[Object change listings]
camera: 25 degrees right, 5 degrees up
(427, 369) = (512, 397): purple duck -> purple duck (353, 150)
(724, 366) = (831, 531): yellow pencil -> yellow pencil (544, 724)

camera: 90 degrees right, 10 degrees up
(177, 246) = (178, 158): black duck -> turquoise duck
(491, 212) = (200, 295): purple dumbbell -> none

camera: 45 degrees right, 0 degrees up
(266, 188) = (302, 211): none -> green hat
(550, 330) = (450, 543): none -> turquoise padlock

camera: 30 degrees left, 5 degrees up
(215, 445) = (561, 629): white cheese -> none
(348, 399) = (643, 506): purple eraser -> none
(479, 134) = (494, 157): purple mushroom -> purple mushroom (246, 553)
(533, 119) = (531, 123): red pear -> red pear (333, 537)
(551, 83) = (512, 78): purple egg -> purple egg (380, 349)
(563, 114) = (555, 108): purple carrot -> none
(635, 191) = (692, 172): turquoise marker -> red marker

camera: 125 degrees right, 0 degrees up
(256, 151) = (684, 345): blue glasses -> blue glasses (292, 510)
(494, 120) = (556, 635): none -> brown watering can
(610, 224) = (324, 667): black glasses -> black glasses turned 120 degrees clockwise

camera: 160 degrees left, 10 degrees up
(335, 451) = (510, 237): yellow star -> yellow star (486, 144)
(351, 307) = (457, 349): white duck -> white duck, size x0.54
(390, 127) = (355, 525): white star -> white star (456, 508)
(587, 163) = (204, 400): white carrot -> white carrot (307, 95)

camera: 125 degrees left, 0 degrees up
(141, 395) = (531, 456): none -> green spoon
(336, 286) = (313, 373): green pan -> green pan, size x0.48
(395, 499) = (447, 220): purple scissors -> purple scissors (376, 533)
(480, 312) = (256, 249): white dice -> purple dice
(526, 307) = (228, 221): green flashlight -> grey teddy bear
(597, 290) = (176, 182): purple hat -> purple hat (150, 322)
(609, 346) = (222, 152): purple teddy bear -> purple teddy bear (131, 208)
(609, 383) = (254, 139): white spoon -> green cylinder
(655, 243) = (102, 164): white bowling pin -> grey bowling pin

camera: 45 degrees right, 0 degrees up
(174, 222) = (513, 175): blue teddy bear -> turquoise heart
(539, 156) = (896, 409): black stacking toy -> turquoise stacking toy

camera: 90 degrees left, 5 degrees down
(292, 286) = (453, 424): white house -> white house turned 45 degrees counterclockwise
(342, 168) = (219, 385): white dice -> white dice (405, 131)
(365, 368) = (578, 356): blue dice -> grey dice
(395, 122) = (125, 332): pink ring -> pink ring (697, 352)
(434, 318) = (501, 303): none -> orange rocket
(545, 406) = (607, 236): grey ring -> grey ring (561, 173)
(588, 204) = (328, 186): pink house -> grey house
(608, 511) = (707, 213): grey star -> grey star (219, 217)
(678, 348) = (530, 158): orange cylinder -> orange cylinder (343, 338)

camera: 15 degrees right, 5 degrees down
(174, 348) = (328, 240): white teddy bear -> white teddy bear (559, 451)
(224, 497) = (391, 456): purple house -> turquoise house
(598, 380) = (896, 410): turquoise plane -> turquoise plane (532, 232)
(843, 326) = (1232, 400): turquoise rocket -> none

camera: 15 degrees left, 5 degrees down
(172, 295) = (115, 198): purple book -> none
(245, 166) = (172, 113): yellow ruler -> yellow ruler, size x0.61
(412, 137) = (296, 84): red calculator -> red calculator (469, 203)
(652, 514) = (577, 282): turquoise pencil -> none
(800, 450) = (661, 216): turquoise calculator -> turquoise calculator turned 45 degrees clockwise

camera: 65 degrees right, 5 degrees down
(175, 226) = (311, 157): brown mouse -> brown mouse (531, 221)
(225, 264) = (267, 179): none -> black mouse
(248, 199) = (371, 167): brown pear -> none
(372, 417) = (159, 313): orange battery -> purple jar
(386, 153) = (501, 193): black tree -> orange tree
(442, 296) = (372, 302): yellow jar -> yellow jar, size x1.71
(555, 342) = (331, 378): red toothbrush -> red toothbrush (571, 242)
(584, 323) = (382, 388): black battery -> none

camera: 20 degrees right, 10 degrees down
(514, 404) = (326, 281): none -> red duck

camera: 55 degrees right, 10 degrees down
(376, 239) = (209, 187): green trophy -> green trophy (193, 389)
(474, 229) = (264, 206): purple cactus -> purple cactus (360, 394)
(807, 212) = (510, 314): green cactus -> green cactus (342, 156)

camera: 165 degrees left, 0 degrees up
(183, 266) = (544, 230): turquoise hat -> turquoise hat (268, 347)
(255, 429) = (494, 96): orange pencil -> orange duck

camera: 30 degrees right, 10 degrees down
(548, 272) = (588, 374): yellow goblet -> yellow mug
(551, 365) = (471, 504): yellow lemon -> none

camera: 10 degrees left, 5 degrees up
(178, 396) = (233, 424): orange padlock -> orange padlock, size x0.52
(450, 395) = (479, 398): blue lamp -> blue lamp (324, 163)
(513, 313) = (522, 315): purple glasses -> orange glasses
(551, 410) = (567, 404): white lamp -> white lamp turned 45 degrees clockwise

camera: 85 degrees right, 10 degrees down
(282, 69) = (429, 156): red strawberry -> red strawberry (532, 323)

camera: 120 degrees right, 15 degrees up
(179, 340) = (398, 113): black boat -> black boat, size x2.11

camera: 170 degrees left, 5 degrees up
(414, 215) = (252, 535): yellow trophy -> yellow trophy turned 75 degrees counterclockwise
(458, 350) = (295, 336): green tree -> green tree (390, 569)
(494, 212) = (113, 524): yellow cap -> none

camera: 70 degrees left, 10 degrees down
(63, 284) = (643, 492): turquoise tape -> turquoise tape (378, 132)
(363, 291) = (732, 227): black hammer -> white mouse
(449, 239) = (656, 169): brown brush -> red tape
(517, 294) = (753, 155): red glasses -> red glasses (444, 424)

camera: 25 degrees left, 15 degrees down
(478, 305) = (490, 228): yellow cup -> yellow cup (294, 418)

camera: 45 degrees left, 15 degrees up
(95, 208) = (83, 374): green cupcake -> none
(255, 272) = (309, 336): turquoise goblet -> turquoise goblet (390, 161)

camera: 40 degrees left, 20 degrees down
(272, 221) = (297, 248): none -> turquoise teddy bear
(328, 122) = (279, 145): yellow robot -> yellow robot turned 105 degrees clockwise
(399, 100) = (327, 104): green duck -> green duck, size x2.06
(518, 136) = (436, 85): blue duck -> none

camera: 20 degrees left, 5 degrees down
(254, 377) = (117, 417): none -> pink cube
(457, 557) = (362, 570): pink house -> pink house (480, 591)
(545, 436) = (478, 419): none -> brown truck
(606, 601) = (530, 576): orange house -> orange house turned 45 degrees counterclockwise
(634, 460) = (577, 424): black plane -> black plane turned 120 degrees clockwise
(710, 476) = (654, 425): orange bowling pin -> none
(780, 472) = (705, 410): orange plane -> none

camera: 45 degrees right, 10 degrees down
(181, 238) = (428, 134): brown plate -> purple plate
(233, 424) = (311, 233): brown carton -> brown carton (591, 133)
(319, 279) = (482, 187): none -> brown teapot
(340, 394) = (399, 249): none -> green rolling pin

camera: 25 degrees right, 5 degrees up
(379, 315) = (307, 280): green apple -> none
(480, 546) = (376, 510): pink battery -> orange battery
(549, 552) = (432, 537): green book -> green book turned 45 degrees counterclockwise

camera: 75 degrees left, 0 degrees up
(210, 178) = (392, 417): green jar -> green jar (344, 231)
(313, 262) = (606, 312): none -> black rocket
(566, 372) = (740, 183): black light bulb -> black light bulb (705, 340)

▶ **Exercise directions**: In the data above, which lines include "padlock"? Return those lines.

▶ **Task result**:
(550, 330) = (450, 543): none -> turquoise padlock
(178, 396) = (233, 424): orange padlock -> orange padlock, size x0.52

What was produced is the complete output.